» Data block
============
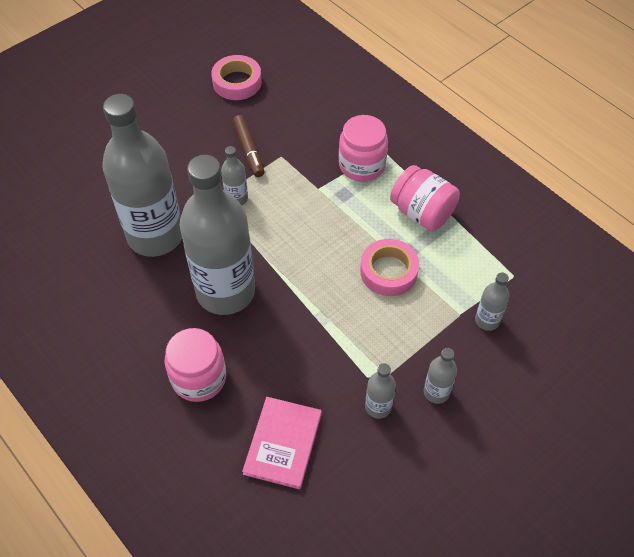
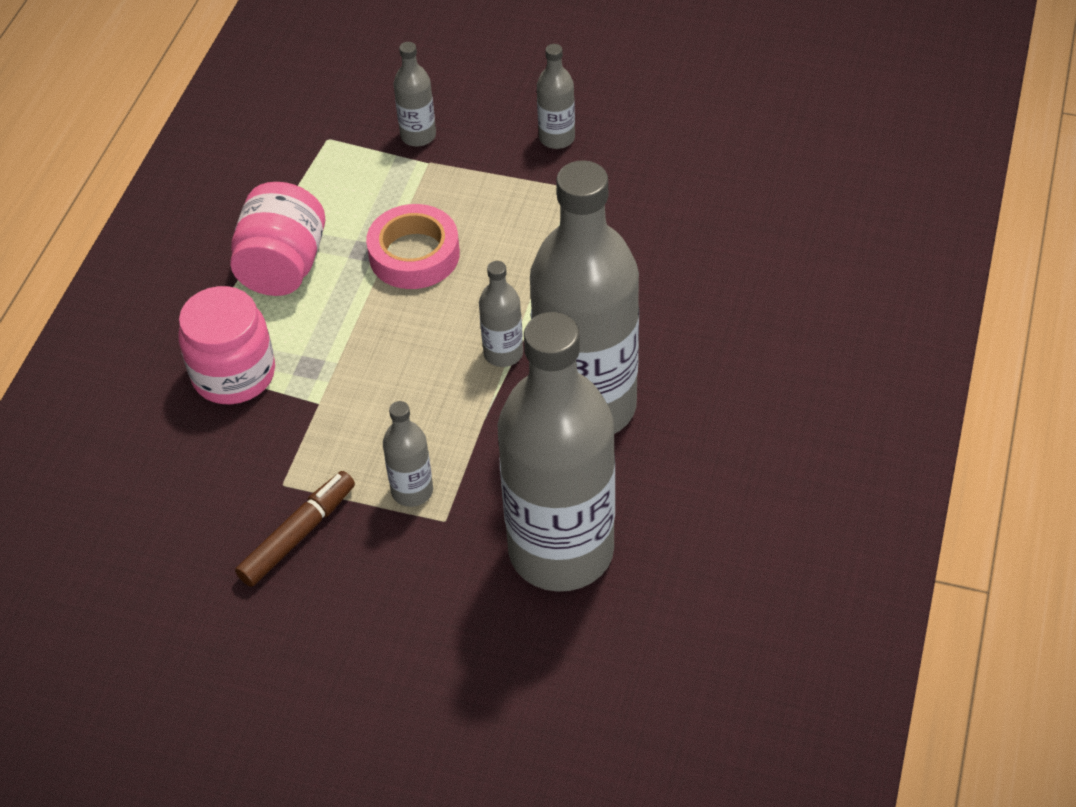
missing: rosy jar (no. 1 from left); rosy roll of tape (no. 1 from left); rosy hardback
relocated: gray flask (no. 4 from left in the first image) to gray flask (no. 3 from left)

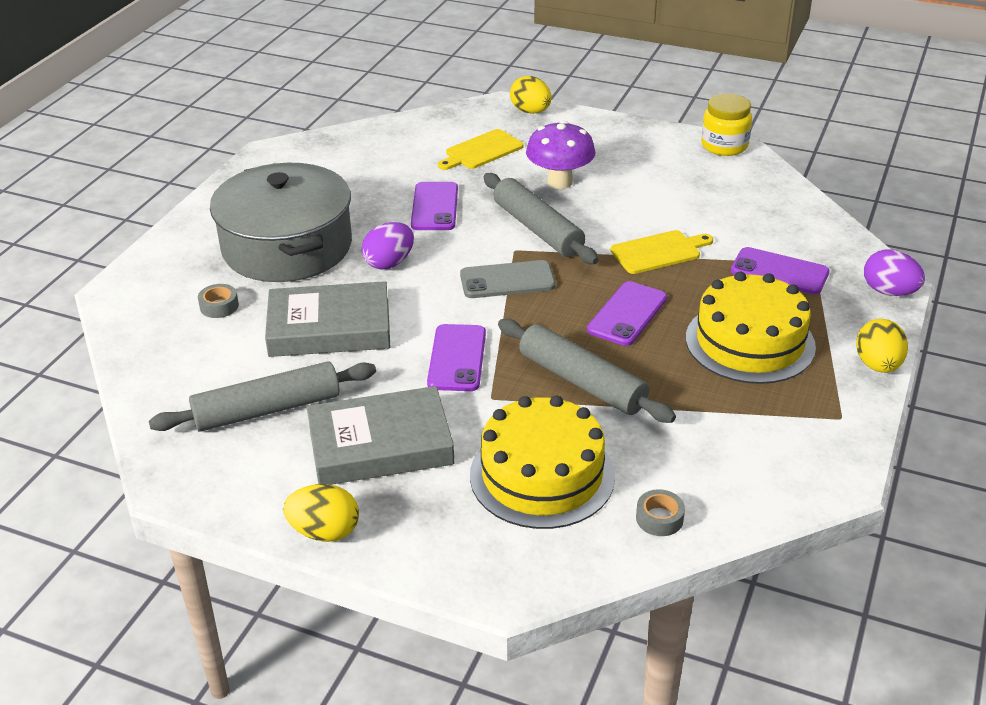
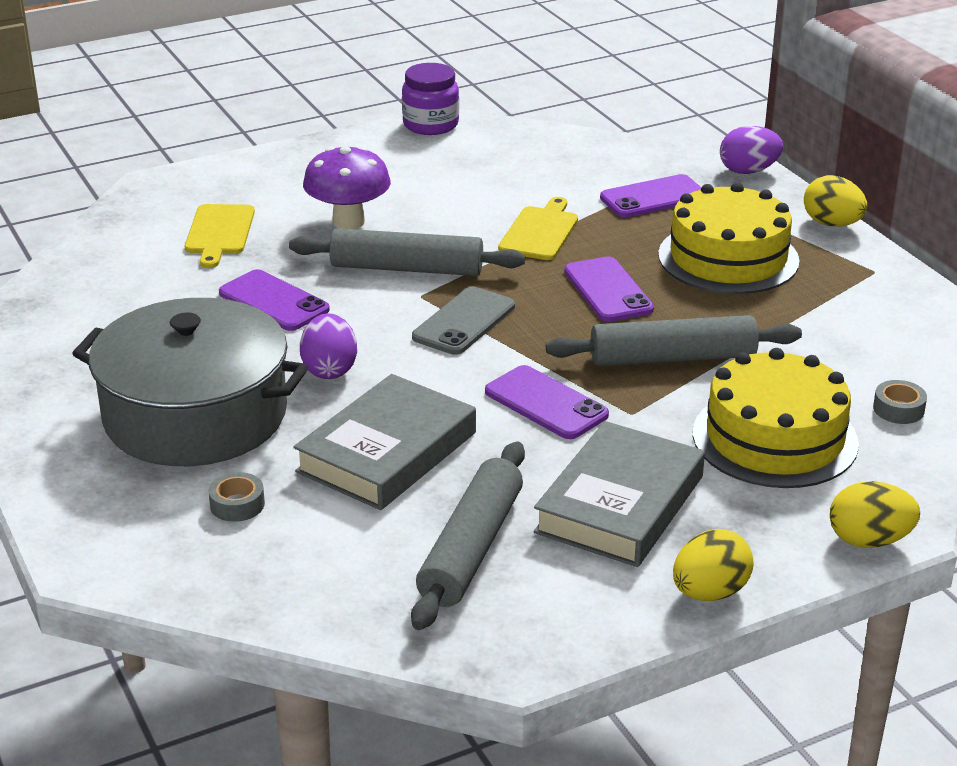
relocated: golden egg (no. 2 from left in the first image) to golden egg (no. 3 from left)
colour: golden jar to purple jar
============
Each line of the listing above should be retyped exactly, with no pictures.

missing: rosy jar (no. 1 from left); rosy roll of tape (no. 1 from left); rosy hardback
relocated: gray flask (no. 4 from left in the first image) to gray flask (no. 3 from left)

relocated: golden egg (no. 2 from left in the first image) to golden egg (no. 3 from left)
colour: golden jar to purple jar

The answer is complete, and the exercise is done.